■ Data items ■
▽
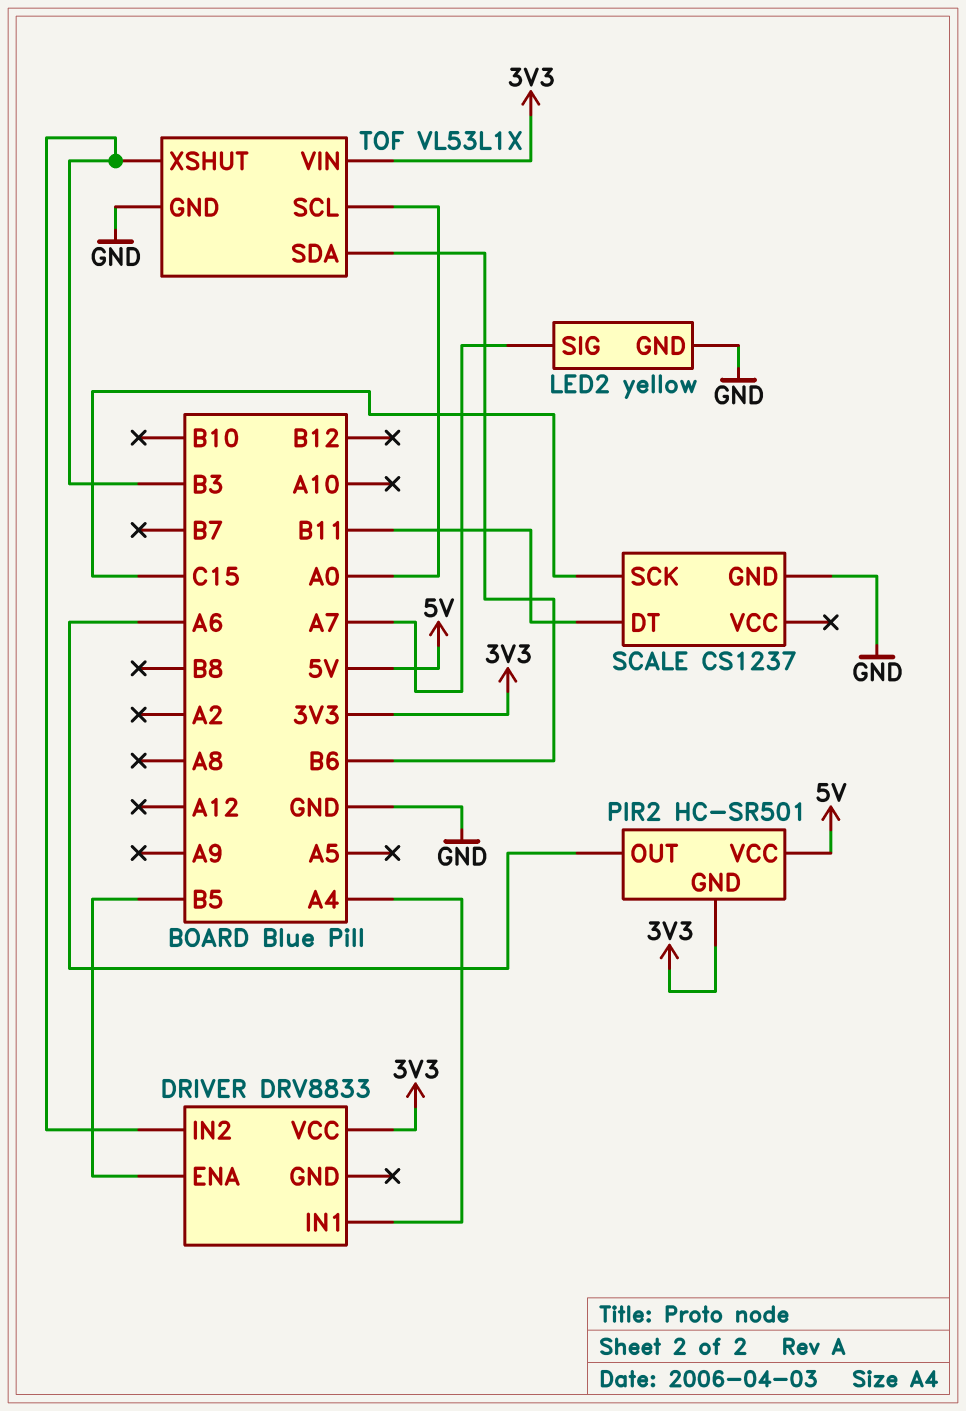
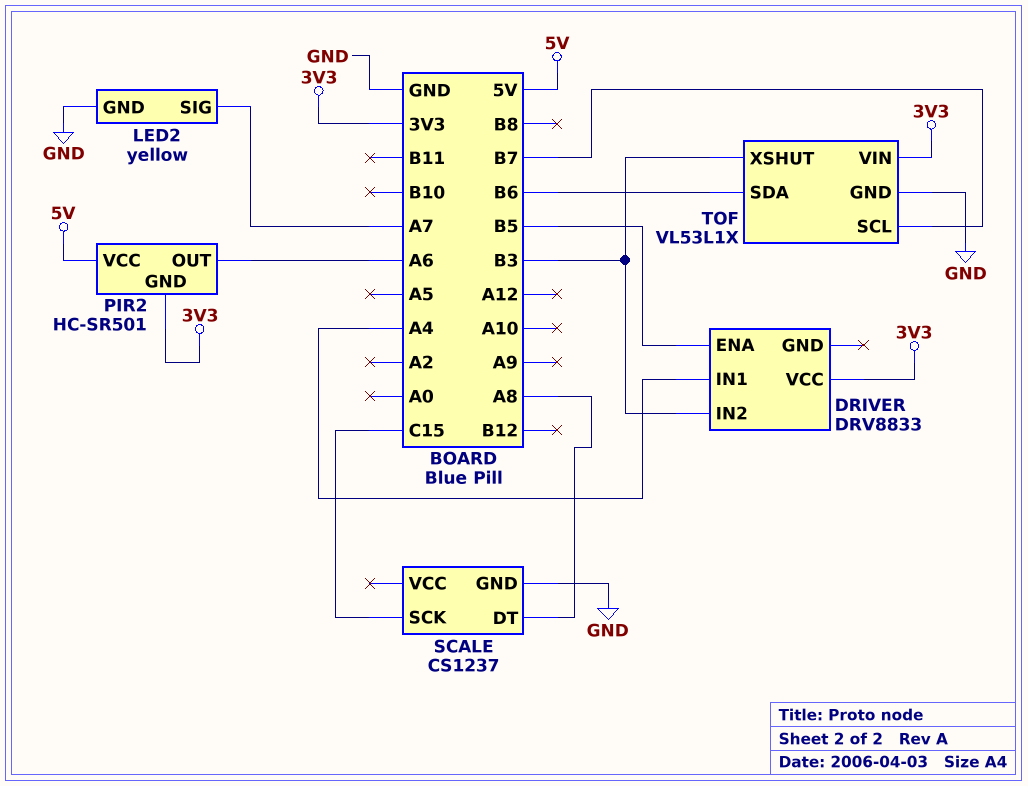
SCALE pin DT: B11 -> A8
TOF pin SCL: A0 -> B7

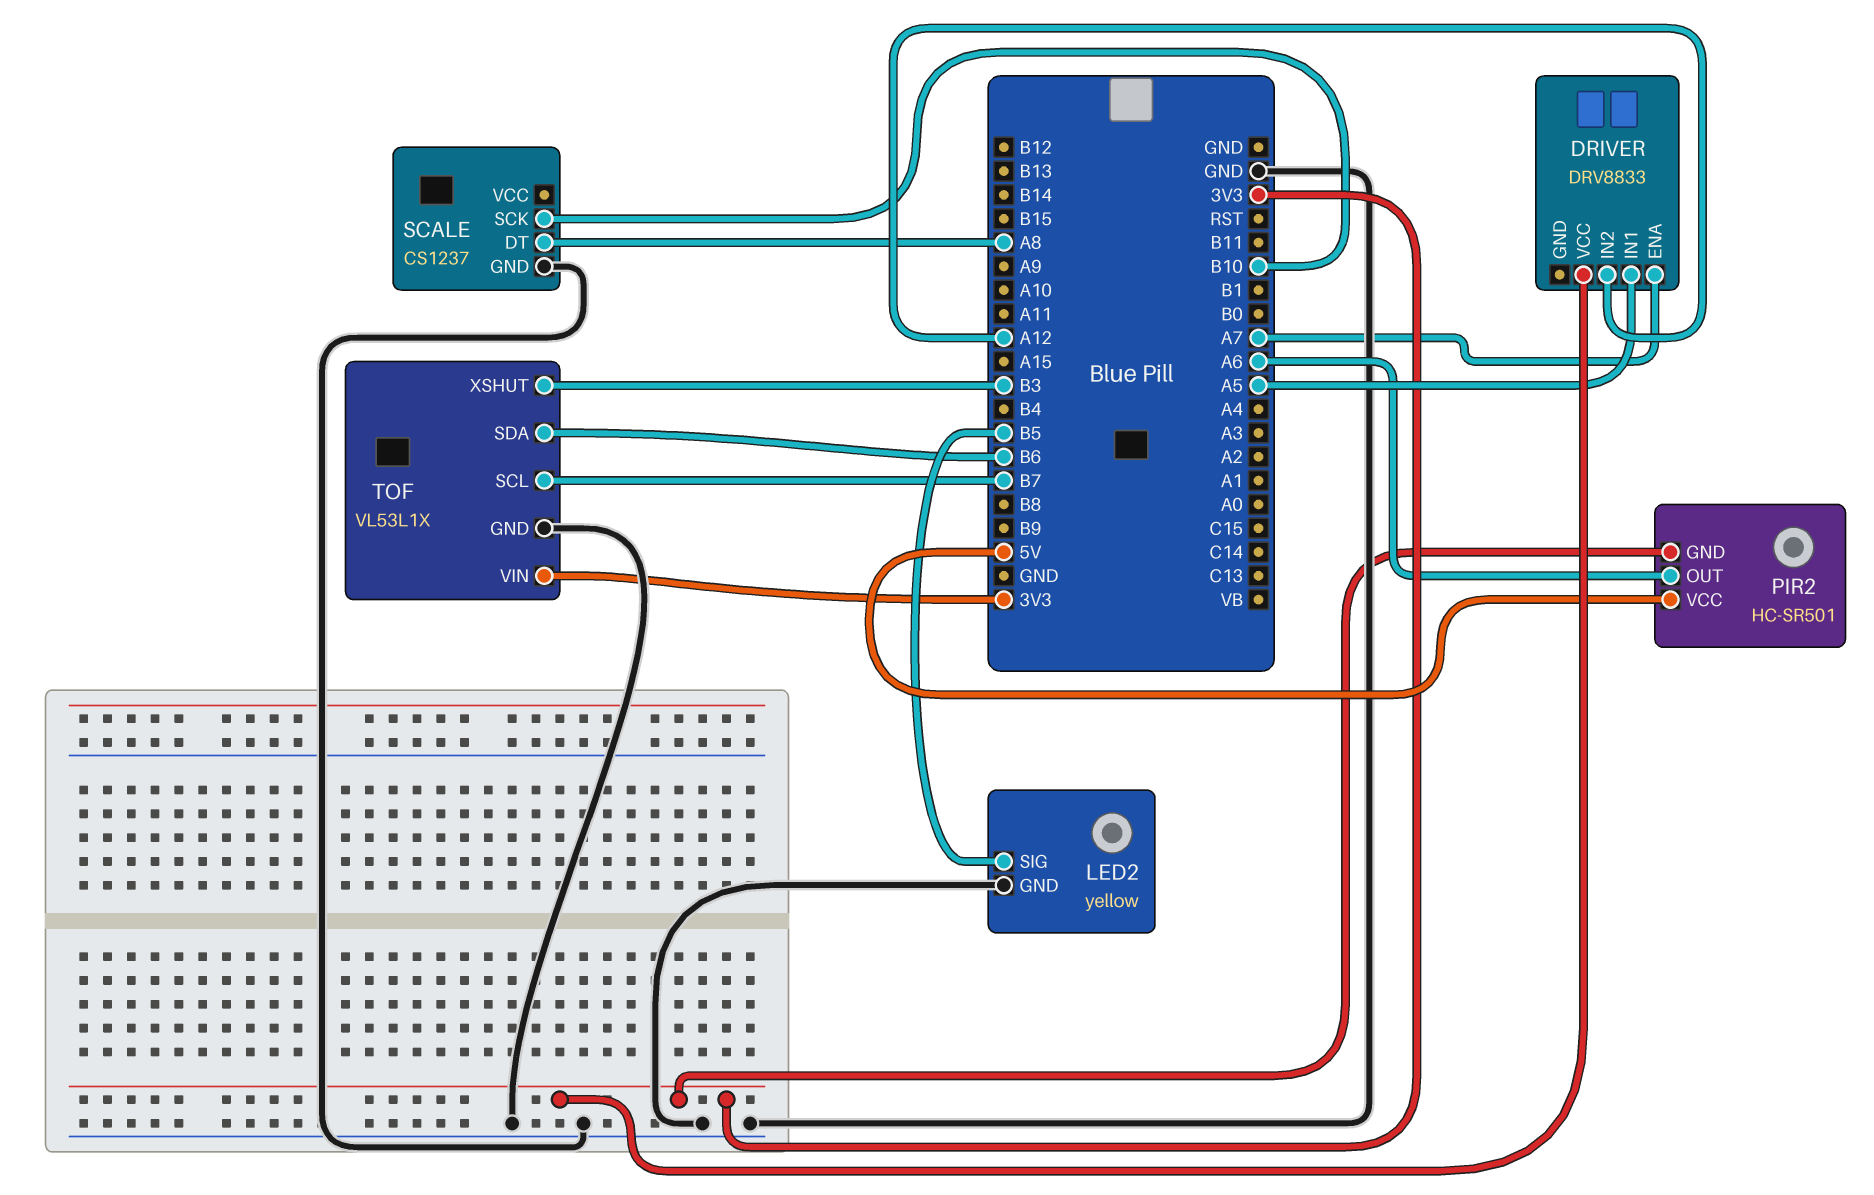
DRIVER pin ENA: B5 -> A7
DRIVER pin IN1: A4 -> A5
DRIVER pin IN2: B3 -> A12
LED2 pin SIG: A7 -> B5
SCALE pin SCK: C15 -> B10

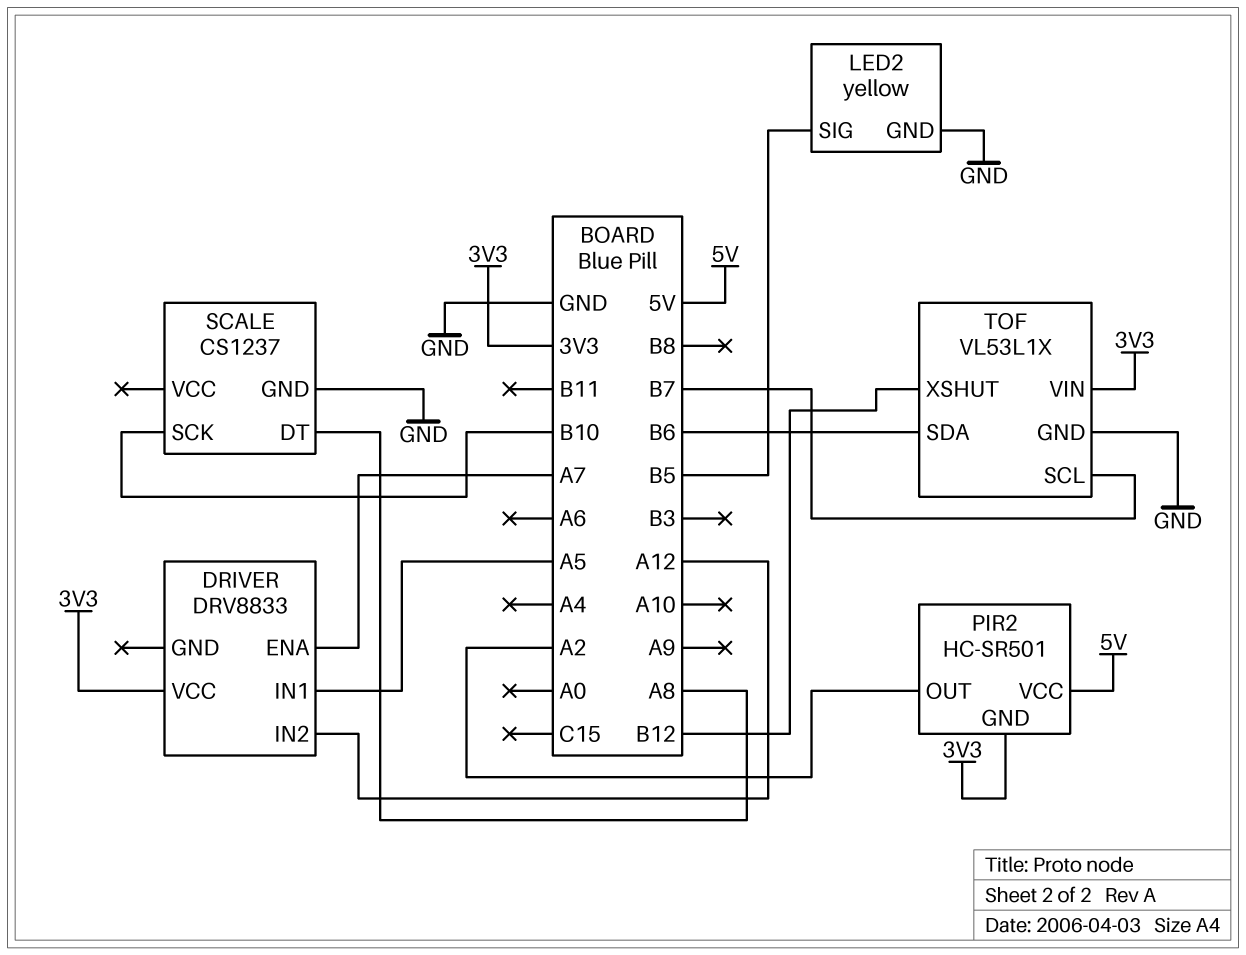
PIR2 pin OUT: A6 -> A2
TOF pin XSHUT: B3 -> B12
△
■ Problem statement ■
Reading through the records above, report each line in which the string "SCALE" is found.

■ Exercise result ■
SCALE pin DT: B11 -> A8
SCALE pin SCK: C15 -> B10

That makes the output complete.